TRY IT:
Starting with the line containing "coordinates (233, 279)." and going on through the line containing "Based on the photo, is", give those lines from the listing again with "speaker" swapped for "subwoofer" and everything else left unchanged.

[DATA LISTING — start]

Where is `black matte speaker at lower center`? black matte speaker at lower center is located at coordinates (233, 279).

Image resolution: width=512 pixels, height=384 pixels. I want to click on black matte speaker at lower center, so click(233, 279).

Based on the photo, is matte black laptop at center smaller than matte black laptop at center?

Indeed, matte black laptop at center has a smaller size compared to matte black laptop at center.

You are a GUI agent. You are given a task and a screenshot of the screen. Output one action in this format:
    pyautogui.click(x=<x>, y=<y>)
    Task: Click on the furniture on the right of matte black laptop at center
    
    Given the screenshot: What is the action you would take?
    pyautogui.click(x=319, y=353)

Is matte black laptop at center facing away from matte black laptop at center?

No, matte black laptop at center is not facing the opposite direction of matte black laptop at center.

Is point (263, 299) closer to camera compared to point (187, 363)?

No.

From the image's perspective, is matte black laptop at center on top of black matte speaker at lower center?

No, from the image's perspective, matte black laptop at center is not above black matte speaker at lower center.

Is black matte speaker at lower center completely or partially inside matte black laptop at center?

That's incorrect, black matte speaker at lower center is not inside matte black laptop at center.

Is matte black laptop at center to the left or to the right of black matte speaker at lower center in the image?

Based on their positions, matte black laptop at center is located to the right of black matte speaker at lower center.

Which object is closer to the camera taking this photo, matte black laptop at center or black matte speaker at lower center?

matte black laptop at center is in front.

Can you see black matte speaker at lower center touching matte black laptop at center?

[DATA LISTING — finish]
[DATA LISTING — start]

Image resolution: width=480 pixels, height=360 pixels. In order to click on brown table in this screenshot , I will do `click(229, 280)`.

[DATA LISTING — finish]
[DATA LISTING — start]

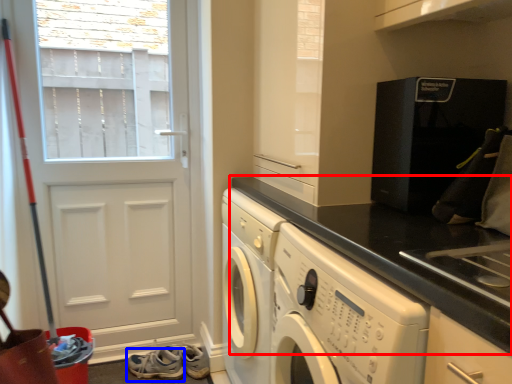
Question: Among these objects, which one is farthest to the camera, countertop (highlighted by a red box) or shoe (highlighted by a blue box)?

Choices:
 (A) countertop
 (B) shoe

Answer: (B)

[DATA LISTING — finish]

RESULT OF THE TASK:
Where is `black matte subwoofer at lower center`? black matte subwoofer at lower center is located at coordinates (233, 279).

Image resolution: width=512 pixels, height=384 pixels. I want to click on black matte subwoofer at lower center, so click(233, 279).

Based on the photo, is matte black laptop at center smaller than matte black laptop at center?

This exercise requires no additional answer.